Here, the job is to give back every entry below unchanged, omitting pictures.

RECORDS TO USE START

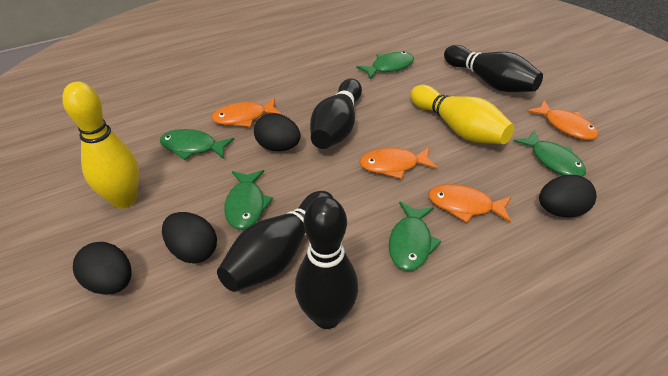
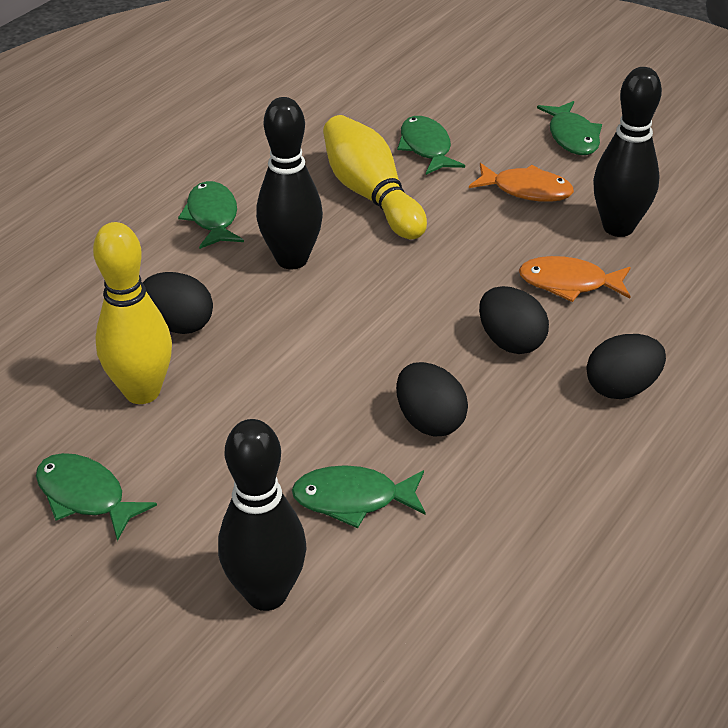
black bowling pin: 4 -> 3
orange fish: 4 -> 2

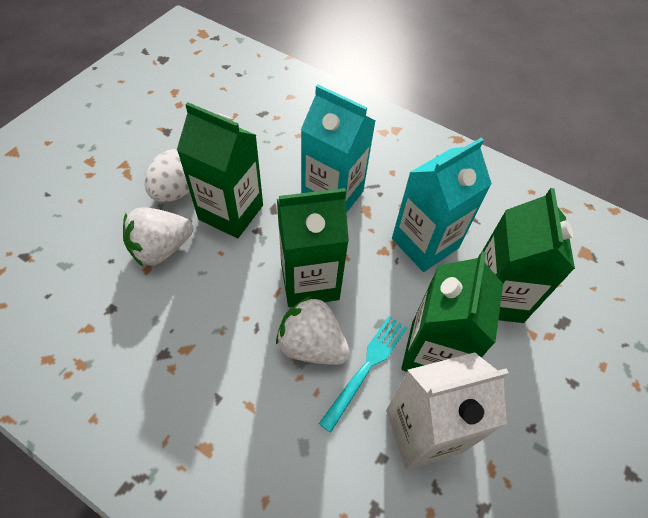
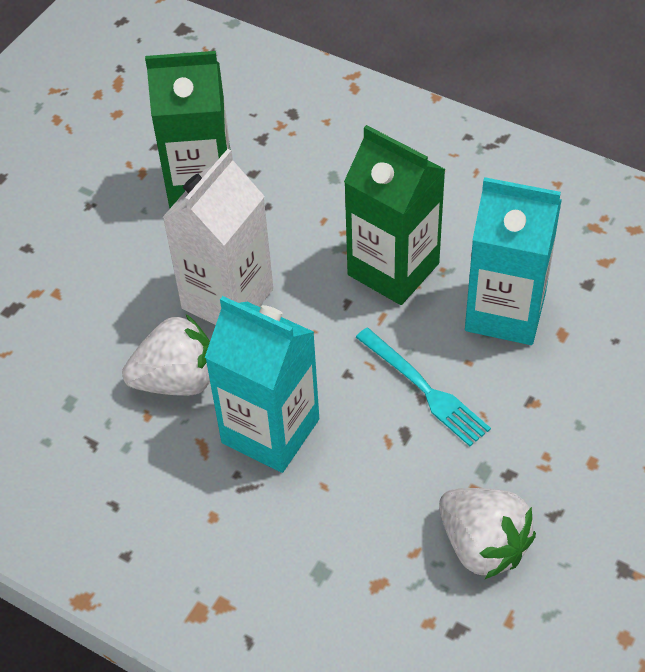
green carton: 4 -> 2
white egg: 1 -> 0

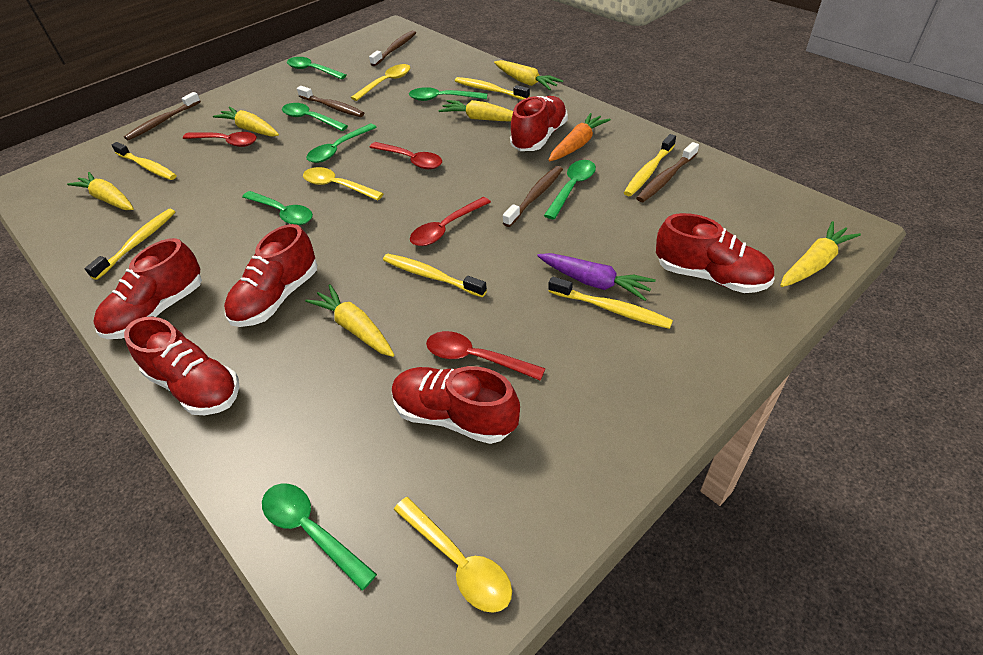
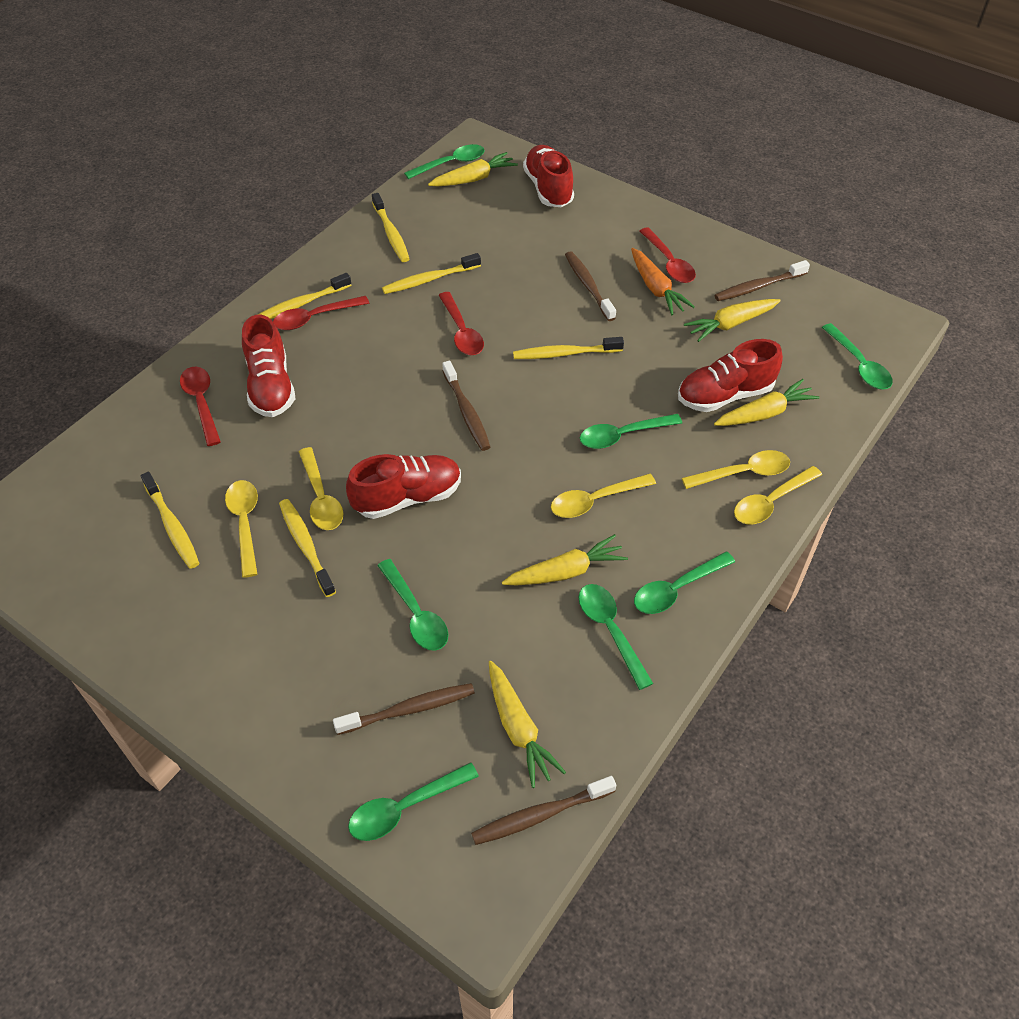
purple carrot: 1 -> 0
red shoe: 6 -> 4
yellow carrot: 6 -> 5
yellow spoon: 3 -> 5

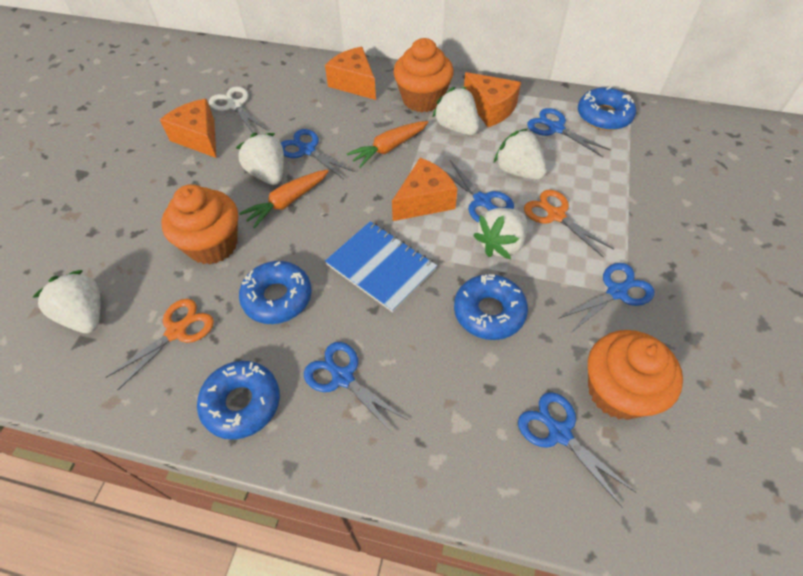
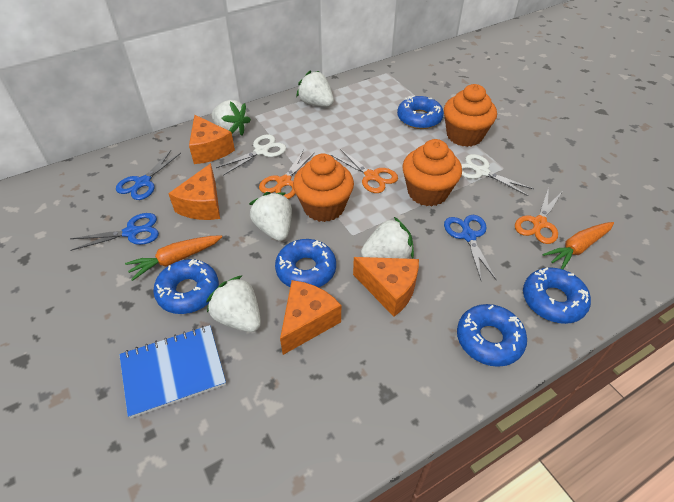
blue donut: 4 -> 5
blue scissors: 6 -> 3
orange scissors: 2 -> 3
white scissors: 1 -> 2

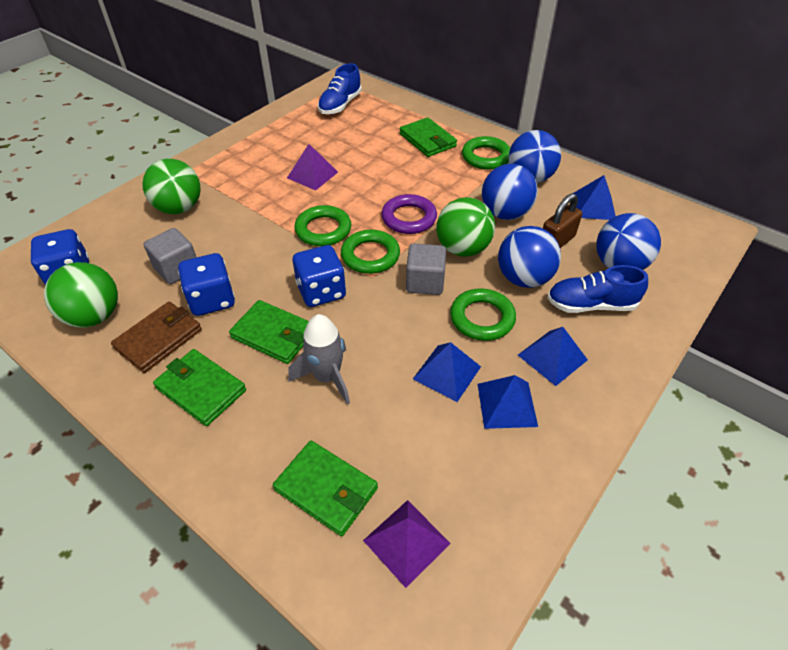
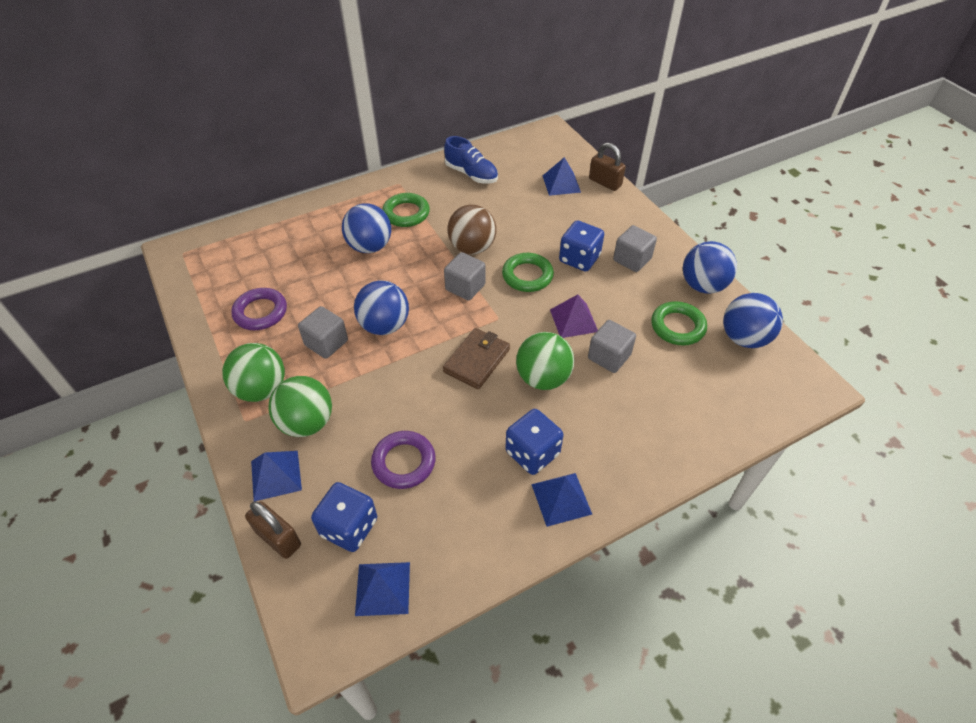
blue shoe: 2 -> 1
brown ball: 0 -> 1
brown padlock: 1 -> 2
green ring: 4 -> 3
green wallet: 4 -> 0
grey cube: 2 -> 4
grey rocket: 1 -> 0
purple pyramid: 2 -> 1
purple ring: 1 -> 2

RECORDS TO USE END

**ANSWER TO THIS EXERCISE:**
black bowling pin: 4 -> 3
orange fish: 4 -> 2

green carton: 4 -> 2
white egg: 1 -> 0

purple carrot: 1 -> 0
red shoe: 6 -> 4
yellow carrot: 6 -> 5
yellow spoon: 3 -> 5

blue donut: 4 -> 5
blue scissors: 6 -> 3
orange scissors: 2 -> 3
white scissors: 1 -> 2

blue shoe: 2 -> 1
brown ball: 0 -> 1
brown padlock: 1 -> 2
green ring: 4 -> 3
green wallet: 4 -> 0
grey cube: 2 -> 4
grey rocket: 1 -> 0
purple pyramid: 2 -> 1
purple ring: 1 -> 2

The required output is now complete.